* _Exercise objective_
Return all the lines below exactly. Any picture among them is omitted.

* _Data_
-*-

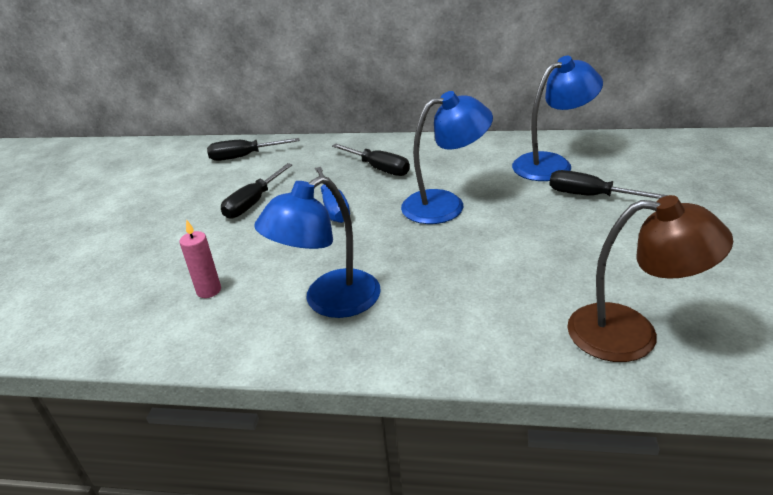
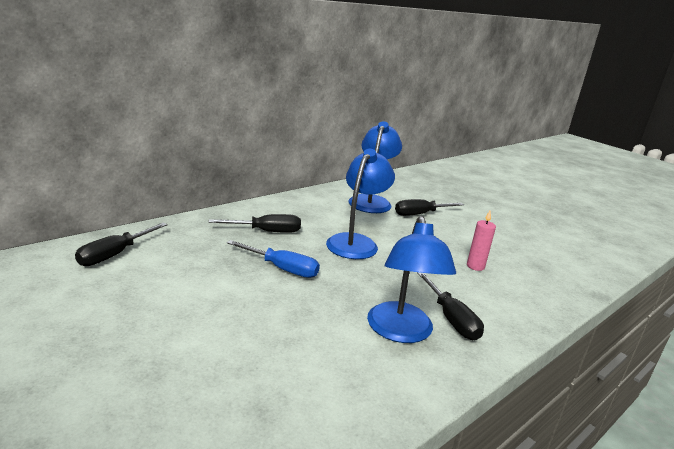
camera: 55 degrees left, 10 degrees down
(209, 290) = (300, 372): pink candle -> pink candle (475, 266)
(253, 203) = (204, 290): black screwdriver -> black screwdriver (451, 319)
(631, 334) = (550, 276): brown lamp -> none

-*-

* _Completed task_
camera: 55 degrees left, 10 degrees down
(209, 290) = (300, 372): pink candle -> pink candle (475, 266)
(253, 203) = (204, 290): black screwdriver -> black screwdriver (451, 319)
(631, 334) = (550, 276): brown lamp -> none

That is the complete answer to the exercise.